MATERIALE ESTRATTO
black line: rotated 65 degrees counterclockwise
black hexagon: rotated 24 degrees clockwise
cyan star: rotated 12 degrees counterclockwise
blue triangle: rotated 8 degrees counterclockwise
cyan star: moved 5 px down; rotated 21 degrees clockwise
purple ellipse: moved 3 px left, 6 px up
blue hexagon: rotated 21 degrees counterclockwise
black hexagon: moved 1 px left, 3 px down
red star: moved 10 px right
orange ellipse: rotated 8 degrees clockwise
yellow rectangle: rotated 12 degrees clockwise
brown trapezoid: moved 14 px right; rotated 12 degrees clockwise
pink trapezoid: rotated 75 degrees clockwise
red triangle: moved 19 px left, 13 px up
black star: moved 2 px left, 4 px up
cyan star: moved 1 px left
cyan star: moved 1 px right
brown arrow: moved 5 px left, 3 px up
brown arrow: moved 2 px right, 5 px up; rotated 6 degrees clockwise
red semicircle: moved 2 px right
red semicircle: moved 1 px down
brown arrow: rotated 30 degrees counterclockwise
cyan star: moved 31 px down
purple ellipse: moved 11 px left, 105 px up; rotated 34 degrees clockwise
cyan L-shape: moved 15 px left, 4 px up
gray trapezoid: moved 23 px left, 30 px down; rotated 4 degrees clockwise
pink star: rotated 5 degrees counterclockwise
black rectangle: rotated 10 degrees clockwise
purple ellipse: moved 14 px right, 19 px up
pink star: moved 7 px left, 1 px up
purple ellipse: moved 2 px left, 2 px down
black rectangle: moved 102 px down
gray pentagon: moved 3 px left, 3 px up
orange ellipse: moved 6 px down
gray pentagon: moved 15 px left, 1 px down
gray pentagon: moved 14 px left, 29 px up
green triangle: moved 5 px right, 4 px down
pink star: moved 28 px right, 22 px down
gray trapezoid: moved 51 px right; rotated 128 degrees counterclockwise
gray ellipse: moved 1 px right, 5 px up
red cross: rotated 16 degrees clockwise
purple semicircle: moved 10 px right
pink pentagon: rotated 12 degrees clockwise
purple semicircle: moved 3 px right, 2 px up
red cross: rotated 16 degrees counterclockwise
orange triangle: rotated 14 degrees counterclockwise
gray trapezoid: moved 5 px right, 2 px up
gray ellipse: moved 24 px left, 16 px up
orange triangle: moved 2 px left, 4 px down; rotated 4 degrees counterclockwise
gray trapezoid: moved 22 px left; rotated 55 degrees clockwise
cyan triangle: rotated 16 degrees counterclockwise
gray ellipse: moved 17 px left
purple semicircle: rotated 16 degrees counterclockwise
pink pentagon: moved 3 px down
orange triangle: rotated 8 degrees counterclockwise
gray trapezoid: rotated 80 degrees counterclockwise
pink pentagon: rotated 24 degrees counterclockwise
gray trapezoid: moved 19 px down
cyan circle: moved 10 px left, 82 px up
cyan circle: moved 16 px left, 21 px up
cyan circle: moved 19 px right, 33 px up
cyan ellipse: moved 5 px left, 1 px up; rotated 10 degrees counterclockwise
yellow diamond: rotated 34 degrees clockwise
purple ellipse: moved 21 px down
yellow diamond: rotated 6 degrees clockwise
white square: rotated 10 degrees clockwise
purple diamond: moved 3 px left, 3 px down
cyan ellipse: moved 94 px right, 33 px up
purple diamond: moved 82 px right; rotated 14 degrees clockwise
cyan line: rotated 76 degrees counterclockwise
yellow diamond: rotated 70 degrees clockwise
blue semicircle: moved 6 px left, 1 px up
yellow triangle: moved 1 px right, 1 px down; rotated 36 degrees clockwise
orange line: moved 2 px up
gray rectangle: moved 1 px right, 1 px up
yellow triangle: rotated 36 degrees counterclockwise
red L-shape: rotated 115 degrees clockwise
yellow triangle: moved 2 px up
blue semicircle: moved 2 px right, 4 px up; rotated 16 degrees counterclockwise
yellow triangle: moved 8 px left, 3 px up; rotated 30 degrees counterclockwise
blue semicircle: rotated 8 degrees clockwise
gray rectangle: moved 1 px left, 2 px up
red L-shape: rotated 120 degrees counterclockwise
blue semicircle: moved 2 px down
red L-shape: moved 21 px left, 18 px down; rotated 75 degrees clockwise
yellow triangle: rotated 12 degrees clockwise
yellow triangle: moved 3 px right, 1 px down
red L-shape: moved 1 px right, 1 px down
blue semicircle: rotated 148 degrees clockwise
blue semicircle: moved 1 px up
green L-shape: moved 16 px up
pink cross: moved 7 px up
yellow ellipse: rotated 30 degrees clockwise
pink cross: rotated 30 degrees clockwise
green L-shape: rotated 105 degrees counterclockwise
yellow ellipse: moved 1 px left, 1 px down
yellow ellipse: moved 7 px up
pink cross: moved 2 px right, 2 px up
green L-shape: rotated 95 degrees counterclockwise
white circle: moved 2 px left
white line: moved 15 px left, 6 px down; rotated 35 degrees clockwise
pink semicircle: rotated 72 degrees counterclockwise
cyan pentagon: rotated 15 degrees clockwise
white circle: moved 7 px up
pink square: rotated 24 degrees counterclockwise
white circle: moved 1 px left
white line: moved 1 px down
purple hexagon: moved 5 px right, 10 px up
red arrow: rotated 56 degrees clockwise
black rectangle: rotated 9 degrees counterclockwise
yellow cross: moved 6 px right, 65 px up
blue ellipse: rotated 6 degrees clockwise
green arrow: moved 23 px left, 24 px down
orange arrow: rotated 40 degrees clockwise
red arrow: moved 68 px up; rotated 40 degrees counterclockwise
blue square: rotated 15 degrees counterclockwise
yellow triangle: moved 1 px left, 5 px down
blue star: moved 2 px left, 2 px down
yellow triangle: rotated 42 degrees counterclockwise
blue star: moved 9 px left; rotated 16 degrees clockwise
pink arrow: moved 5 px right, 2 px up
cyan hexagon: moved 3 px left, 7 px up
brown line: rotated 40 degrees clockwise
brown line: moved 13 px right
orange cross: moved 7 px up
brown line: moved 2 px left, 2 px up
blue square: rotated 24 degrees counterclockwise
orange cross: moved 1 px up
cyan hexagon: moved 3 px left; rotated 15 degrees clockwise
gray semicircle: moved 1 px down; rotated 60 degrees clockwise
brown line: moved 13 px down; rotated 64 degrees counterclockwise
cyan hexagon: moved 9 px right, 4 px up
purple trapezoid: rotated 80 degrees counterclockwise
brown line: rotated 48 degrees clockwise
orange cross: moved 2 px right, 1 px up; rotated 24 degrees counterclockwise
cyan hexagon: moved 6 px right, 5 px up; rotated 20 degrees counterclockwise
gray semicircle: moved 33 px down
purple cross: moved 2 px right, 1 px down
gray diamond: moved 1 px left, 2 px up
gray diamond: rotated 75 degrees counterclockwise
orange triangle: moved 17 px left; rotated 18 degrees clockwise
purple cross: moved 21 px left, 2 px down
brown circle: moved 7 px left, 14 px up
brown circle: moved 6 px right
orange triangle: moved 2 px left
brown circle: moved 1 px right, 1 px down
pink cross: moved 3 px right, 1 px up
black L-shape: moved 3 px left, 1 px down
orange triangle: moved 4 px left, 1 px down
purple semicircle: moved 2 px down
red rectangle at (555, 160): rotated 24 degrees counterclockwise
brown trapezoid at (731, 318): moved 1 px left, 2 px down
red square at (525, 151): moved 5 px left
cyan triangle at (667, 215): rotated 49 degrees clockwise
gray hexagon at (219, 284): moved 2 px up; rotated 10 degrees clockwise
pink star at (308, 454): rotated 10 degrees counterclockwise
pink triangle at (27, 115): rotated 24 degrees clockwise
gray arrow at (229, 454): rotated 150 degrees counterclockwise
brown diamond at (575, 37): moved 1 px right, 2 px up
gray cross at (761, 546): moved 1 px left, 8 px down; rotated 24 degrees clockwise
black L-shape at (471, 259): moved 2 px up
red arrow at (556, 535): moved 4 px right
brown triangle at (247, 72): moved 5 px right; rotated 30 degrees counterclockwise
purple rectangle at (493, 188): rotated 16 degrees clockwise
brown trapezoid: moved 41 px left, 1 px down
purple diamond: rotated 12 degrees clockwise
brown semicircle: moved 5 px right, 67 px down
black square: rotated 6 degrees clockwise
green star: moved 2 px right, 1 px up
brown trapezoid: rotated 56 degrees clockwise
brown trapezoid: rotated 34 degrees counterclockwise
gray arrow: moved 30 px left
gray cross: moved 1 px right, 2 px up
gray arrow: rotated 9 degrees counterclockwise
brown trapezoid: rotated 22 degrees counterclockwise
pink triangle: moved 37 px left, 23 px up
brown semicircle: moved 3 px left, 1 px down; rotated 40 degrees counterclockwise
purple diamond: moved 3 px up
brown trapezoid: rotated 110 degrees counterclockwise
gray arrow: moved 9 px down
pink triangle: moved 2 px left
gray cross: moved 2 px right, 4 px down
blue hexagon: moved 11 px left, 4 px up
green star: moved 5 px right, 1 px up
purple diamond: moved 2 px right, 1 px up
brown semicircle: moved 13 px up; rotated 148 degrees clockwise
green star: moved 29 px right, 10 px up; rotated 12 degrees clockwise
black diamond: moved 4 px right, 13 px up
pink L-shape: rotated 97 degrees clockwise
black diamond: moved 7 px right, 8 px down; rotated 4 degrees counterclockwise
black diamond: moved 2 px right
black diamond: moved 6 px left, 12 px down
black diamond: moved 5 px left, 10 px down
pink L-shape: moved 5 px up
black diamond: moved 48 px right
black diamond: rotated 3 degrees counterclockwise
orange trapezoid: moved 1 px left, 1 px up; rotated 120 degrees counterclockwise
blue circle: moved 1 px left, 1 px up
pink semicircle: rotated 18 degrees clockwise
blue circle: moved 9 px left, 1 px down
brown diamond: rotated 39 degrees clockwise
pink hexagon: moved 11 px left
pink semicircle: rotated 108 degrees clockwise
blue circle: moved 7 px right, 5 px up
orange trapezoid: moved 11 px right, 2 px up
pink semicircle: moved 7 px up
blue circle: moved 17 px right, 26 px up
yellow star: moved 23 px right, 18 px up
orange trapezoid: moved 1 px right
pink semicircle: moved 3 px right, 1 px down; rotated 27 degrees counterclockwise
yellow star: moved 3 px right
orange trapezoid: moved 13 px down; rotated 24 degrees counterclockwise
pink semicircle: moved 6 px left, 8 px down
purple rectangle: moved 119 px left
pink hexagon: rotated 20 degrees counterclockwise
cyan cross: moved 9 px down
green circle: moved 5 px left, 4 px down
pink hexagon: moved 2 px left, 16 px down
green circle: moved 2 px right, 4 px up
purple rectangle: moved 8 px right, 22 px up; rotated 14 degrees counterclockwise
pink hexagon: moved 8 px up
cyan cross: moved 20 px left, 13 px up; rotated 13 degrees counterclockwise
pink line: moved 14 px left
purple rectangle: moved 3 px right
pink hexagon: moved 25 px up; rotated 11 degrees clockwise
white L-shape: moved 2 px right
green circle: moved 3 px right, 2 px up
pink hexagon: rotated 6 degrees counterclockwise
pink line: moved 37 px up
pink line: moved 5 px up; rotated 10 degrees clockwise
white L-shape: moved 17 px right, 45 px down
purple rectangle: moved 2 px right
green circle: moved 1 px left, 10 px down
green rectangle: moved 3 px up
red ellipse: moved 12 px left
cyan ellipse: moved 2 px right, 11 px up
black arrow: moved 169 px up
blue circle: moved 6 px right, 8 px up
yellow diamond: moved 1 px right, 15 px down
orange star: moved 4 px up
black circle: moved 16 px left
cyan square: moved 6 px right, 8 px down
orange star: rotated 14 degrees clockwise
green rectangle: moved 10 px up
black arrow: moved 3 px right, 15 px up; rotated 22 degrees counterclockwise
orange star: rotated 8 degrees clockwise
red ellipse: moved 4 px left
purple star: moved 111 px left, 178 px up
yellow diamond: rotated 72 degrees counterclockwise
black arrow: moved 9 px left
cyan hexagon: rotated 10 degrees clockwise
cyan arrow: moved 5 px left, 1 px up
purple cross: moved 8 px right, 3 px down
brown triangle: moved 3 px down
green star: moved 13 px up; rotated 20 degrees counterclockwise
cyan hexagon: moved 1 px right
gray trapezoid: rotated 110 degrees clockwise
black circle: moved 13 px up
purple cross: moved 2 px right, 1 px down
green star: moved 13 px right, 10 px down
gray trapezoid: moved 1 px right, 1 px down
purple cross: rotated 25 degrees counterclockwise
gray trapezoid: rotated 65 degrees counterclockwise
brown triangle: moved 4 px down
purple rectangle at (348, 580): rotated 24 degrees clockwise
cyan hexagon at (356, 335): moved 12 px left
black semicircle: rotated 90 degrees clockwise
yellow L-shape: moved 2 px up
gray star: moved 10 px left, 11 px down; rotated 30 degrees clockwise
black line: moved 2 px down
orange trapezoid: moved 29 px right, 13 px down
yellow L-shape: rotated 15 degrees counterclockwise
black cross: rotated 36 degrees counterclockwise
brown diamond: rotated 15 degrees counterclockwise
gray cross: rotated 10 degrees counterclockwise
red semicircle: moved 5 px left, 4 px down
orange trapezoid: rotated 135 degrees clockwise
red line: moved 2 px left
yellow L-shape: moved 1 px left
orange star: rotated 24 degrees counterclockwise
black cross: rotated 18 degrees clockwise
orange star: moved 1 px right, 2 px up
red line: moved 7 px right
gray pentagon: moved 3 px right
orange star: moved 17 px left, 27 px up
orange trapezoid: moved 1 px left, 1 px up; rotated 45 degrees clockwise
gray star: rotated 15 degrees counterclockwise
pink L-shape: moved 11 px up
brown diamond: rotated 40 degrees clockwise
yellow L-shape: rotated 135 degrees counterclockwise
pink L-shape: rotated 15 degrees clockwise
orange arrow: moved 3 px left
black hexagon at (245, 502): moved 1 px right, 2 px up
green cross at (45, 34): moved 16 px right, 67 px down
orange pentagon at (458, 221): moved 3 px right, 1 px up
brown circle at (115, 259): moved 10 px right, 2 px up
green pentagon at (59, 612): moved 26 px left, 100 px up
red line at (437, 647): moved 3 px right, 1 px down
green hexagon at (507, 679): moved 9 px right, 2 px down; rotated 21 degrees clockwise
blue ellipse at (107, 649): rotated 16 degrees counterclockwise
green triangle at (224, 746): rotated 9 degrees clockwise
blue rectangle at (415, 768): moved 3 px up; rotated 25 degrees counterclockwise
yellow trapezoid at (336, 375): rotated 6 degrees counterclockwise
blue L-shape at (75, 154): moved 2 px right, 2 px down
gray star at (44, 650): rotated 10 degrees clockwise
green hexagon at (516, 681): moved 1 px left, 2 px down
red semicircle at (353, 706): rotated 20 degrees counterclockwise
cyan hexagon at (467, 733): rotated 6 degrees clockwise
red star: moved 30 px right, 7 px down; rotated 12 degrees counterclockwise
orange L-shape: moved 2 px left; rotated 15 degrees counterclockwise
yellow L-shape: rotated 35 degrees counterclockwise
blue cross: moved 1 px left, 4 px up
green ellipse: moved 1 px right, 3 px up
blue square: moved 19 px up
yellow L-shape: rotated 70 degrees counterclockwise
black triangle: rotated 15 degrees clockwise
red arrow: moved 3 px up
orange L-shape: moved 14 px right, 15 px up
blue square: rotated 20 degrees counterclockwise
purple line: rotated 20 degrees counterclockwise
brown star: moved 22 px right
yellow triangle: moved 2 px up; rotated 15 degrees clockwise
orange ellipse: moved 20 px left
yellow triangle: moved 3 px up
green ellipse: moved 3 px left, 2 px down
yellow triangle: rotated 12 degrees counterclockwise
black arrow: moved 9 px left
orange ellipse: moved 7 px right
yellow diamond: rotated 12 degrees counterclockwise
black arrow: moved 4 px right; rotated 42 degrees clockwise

RICHIESTA
Seleziona tutte le righe qui sopra in cui compare la parola "white" e riportale.

COMPITO SVOLTO
white square: rotated 10 degrees clockwise
white circle: moved 2 px left
white line: moved 15 px left, 6 px down; rotated 35 degrees clockwise
white circle: moved 7 px up
white circle: moved 1 px left
white line: moved 1 px down
white L-shape: moved 2 px right
white L-shape: moved 17 px right, 45 px down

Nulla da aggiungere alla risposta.